-- Opening Marker --

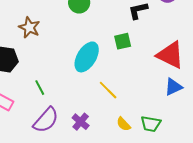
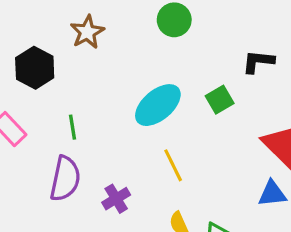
green square: (123, 41) -> (220, 100), turned -36
purple semicircle: (46, 120) -> (65, 179), turned -48

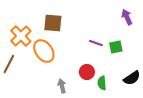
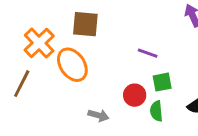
green square: (116, 47) -> (162, 82), moved
gray arrow: (62, 86) -> (98, 115), turned 120

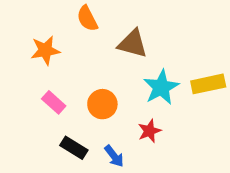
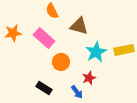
orange star: (45, 50) -> (13, 33), moved
pink rectangle: (54, 102) -> (44, 38), moved, size x1.5
blue arrow: (114, 156) -> (77, 92), moved

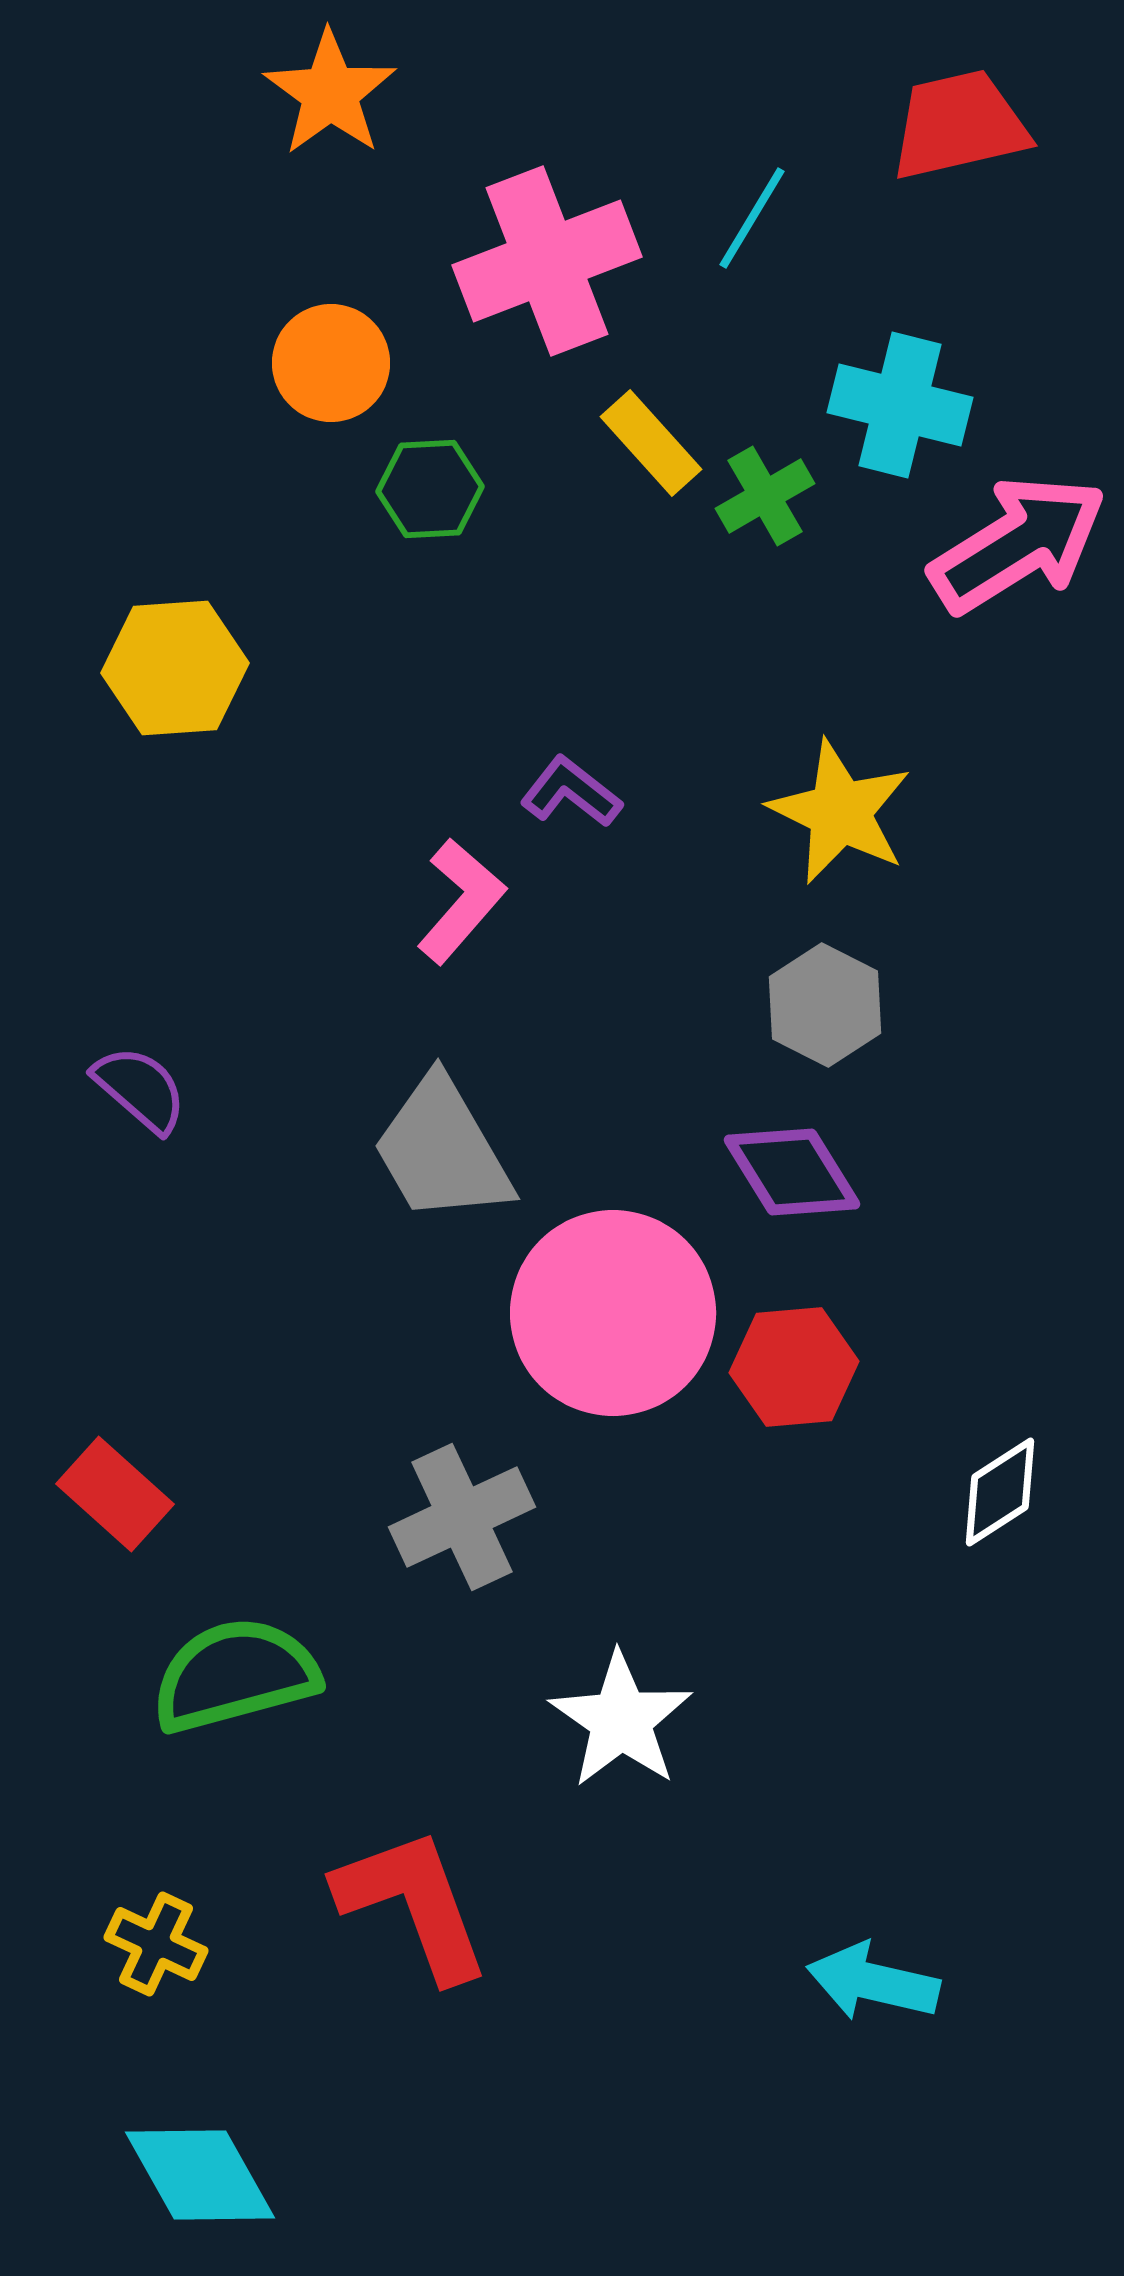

-- Closing Marker --

**Your goal:** The answer must be every line of the listing that holds the word "moved".

**Answer box:**
green square: (116, 47) -> (162, 82), moved
orange star: (45, 50) -> (13, 33), moved
pink rectangle: (54, 102) -> (44, 38), moved, size x1.5
blue arrow: (114, 156) -> (77, 92), moved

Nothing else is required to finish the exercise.